*** Opening Available records ***
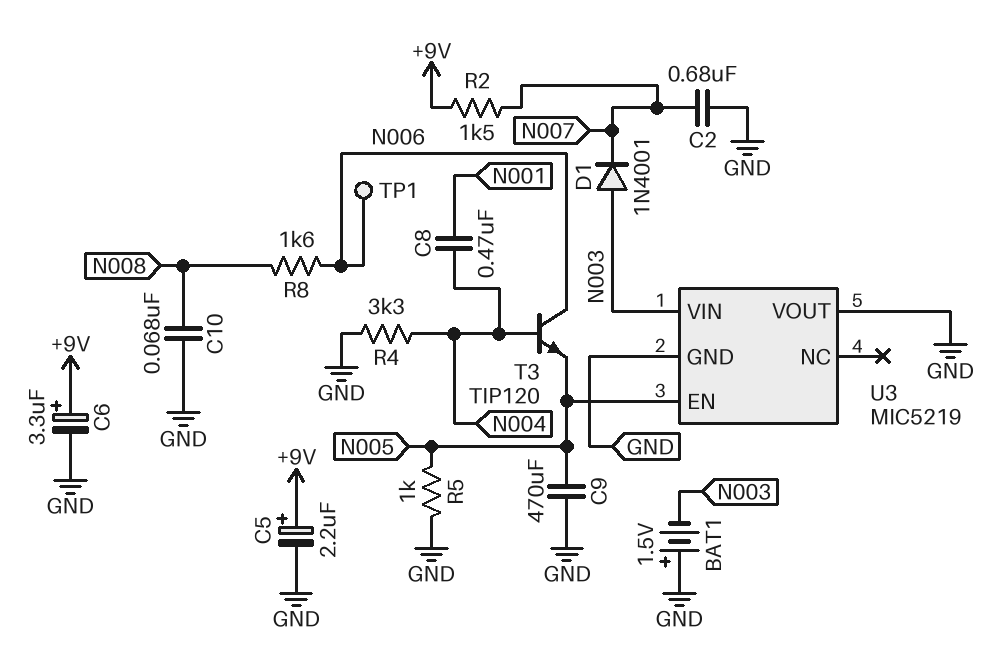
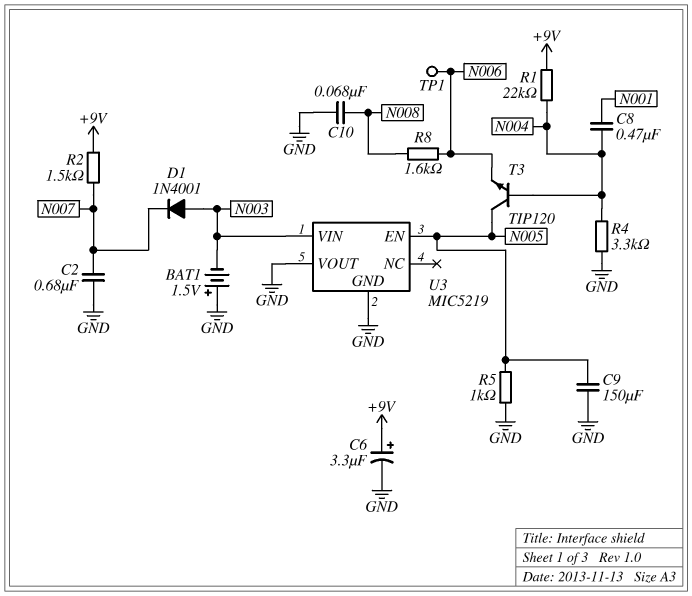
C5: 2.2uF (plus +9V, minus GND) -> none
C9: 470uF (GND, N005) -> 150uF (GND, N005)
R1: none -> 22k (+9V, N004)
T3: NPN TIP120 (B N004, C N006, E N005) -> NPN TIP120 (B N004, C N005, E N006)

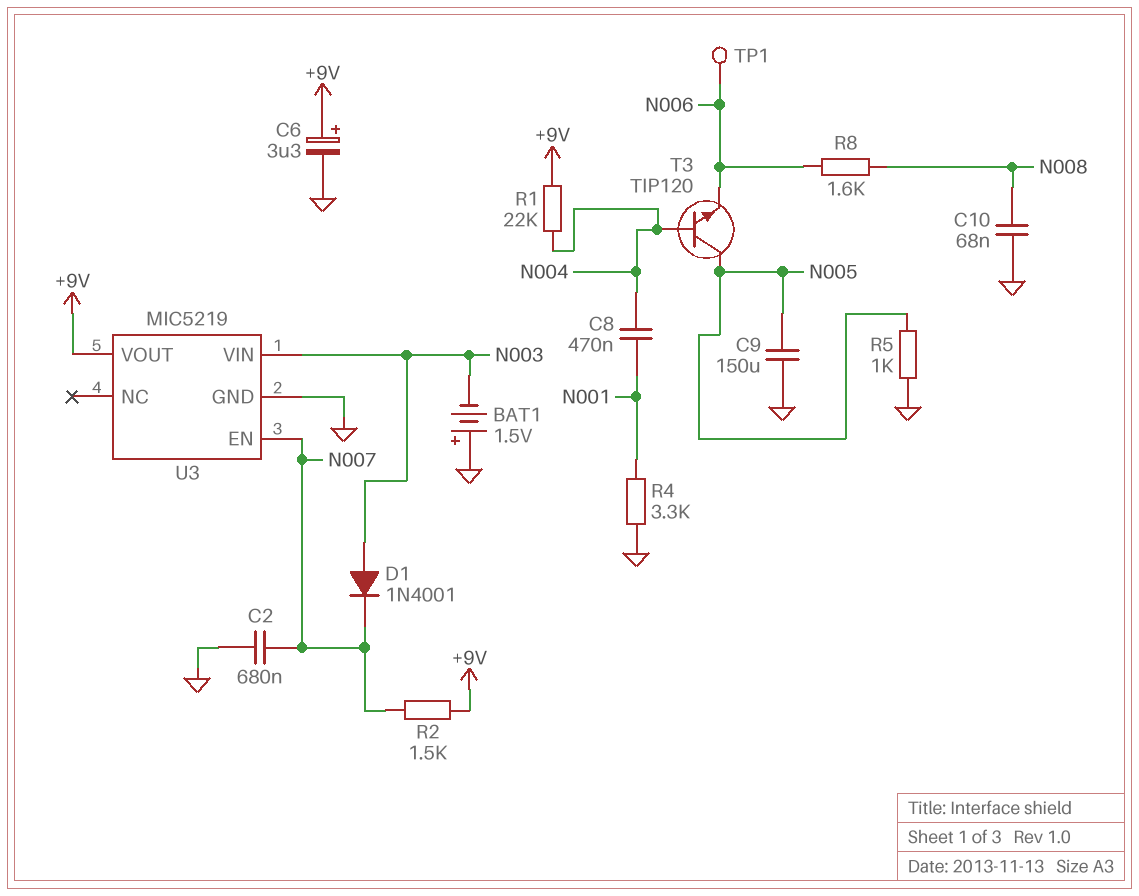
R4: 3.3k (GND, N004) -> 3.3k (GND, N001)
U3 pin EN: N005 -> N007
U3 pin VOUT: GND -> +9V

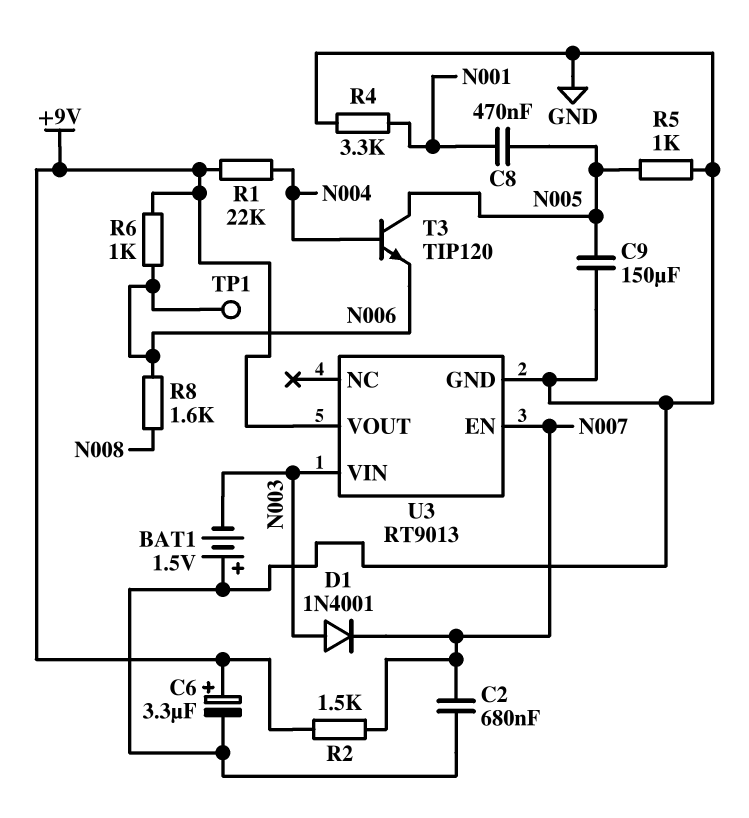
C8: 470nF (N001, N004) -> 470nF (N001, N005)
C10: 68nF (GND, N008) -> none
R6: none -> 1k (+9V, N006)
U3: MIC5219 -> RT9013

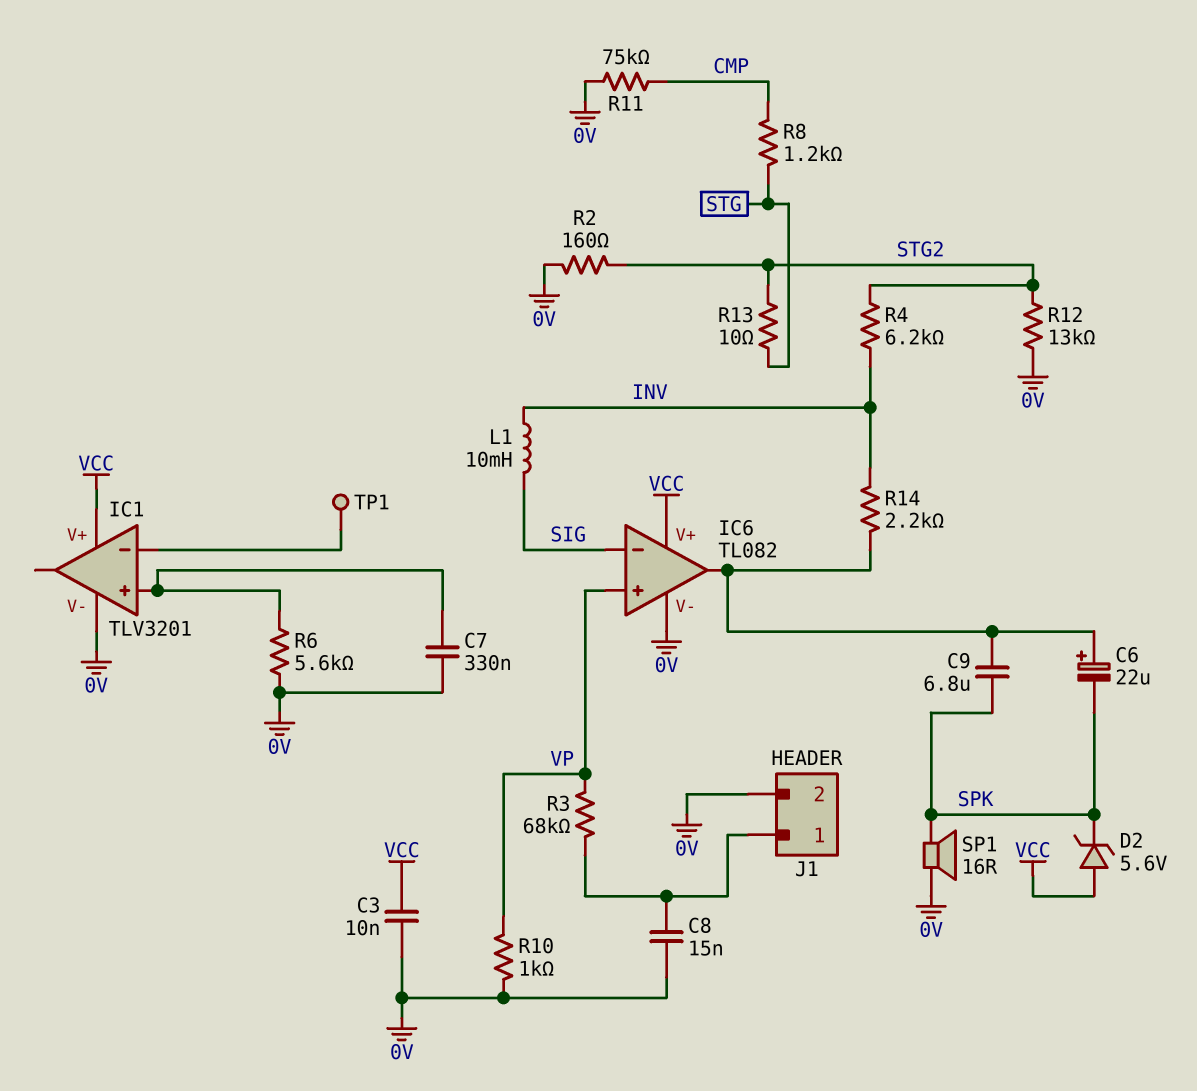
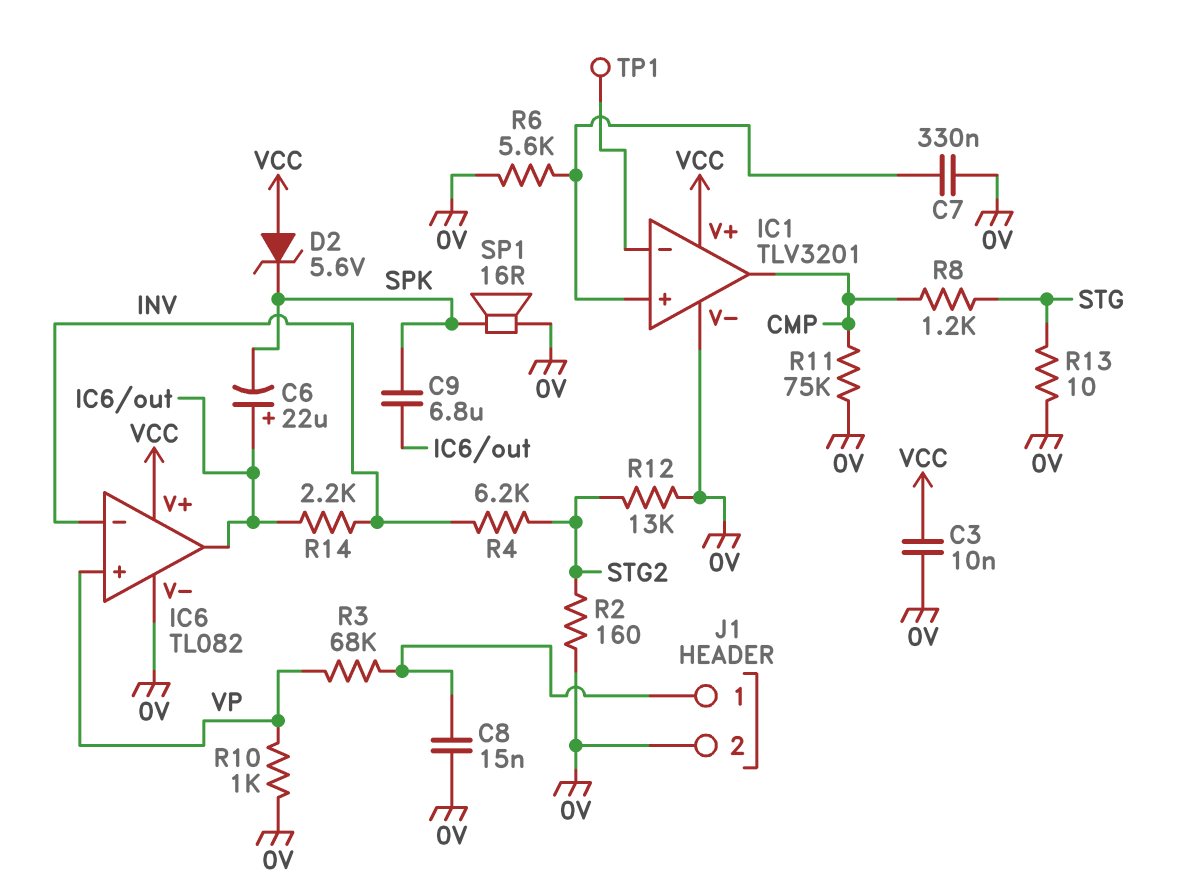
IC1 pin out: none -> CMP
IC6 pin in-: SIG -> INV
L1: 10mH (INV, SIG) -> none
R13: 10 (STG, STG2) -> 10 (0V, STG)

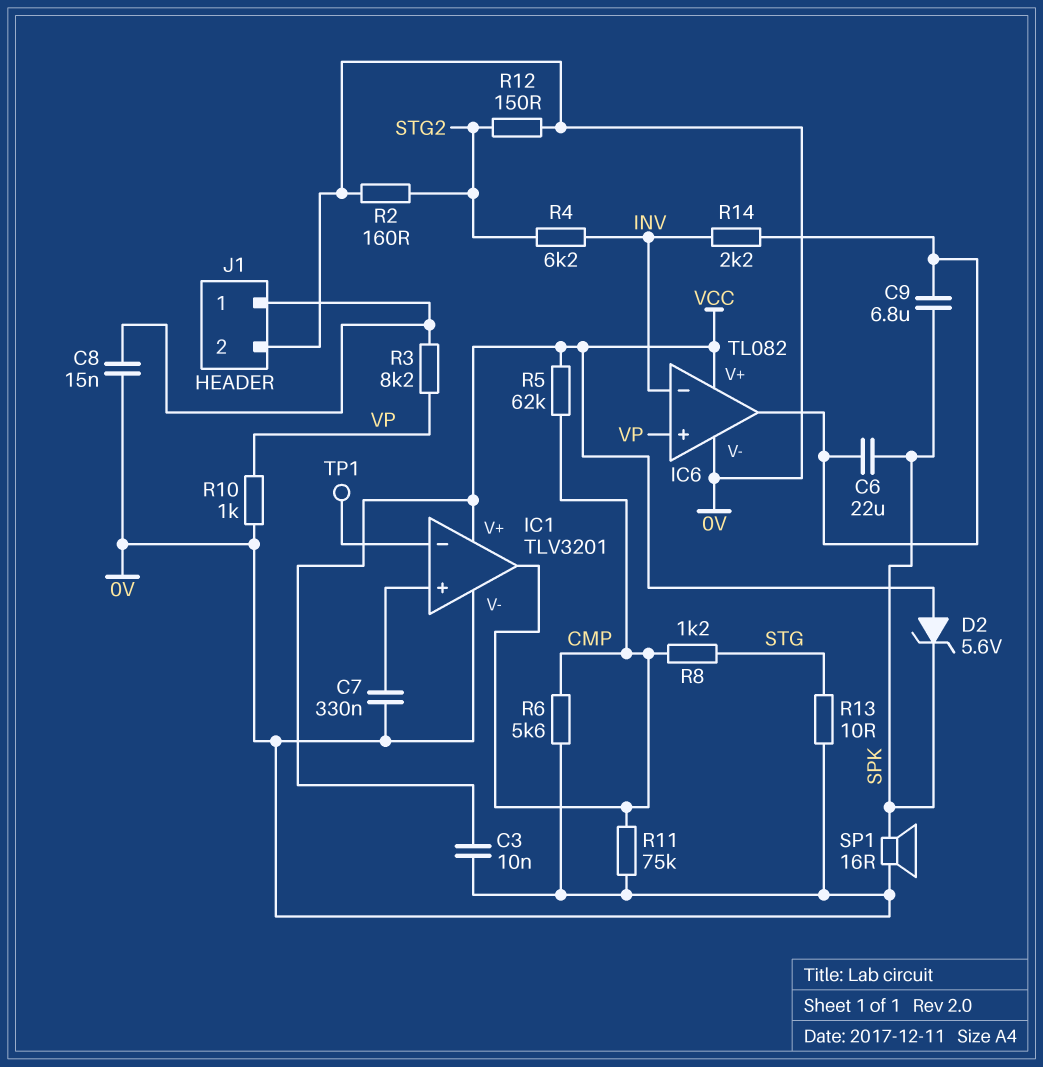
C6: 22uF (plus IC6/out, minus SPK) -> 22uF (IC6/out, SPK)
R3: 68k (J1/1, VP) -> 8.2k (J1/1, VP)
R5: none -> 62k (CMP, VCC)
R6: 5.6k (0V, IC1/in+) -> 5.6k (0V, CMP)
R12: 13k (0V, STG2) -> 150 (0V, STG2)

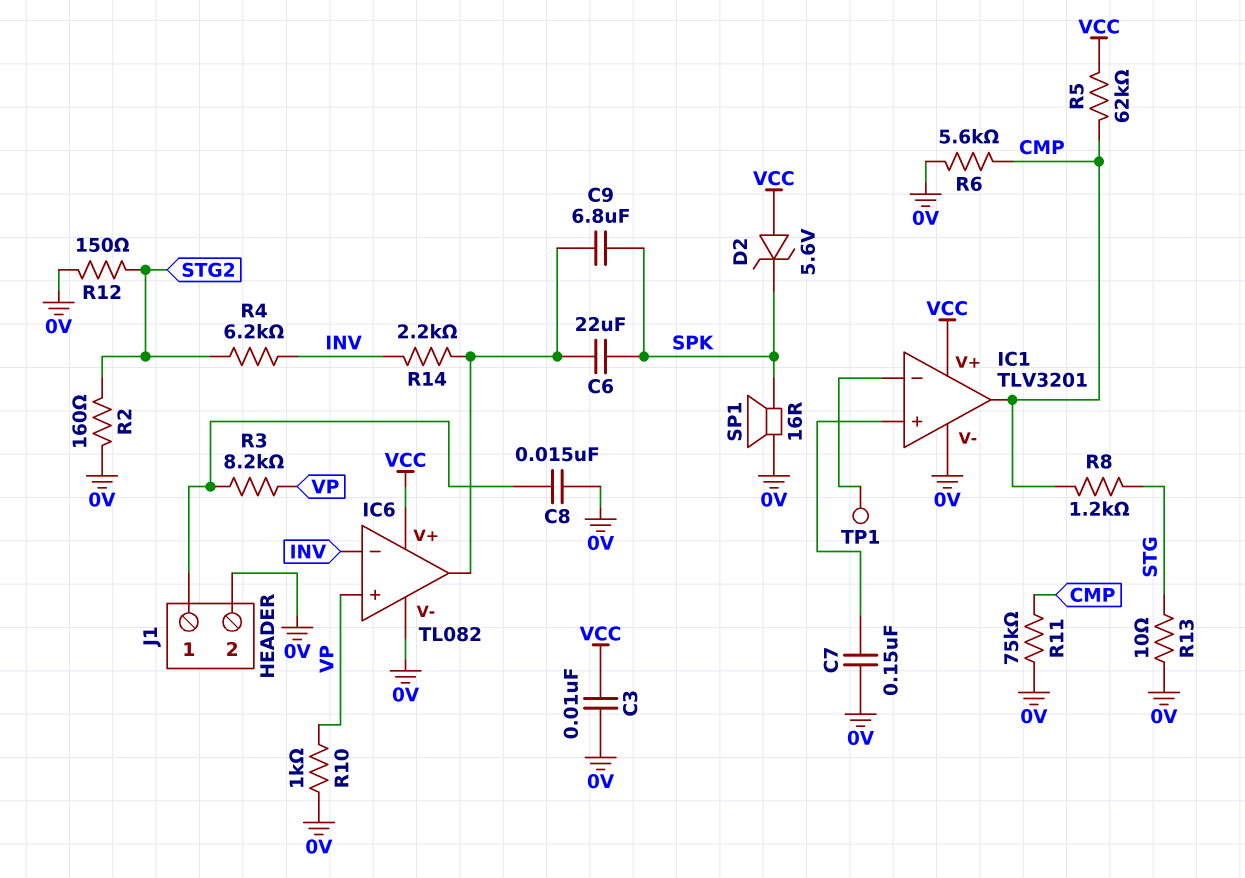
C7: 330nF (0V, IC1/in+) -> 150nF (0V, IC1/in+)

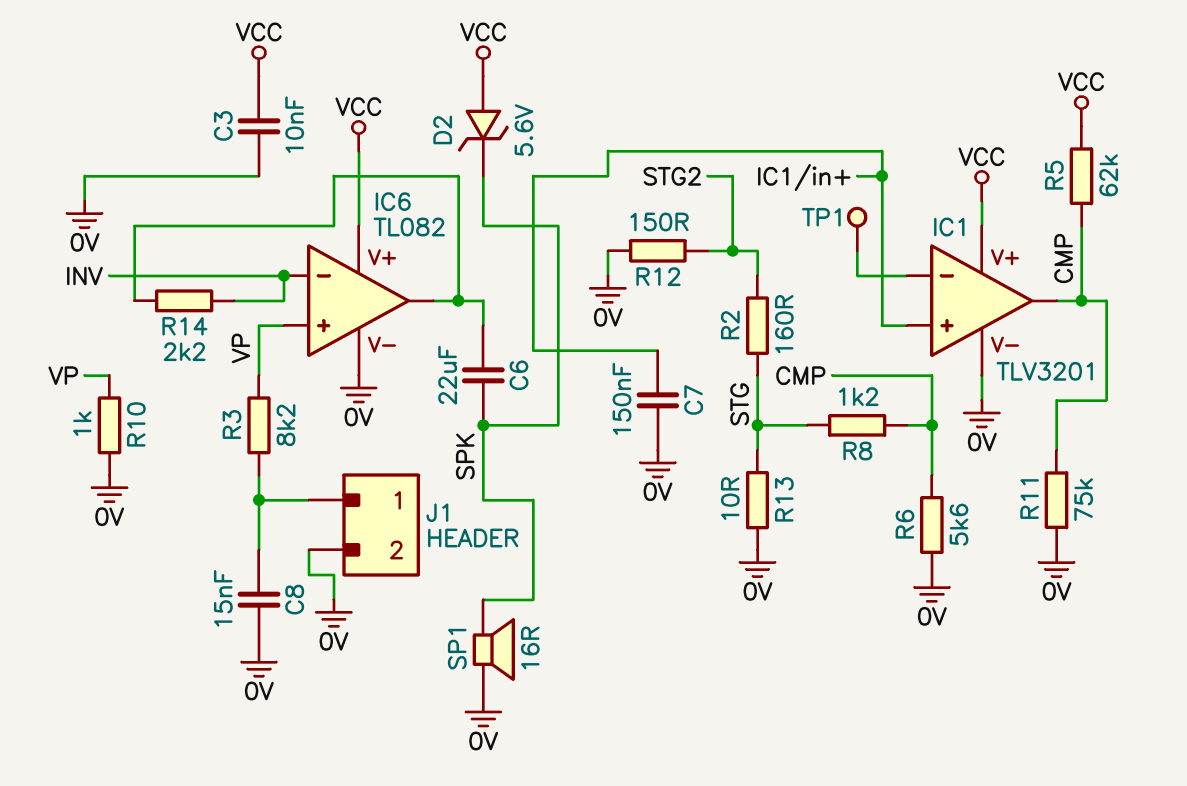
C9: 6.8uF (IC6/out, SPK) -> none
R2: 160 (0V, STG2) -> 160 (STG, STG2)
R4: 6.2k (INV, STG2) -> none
*** Closing Available records ***
Your instructions.
Copy out each line of the data that has the word "none" in it.

Final answer.
C5: 2.2uF (plus +9V, minus GND) -> none
R1: none -> 22k (+9V, N004)
C10: 68nF (GND, N008) -> none
R6: none -> 1k (+9V, N006)
IC1 pin out: none -> CMP
L1: 10mH (INV, SIG) -> none
R5: none -> 62k (CMP, VCC)
C9: 6.8uF (IC6/out, SPK) -> none
R4: 6.2k (INV, STG2) -> none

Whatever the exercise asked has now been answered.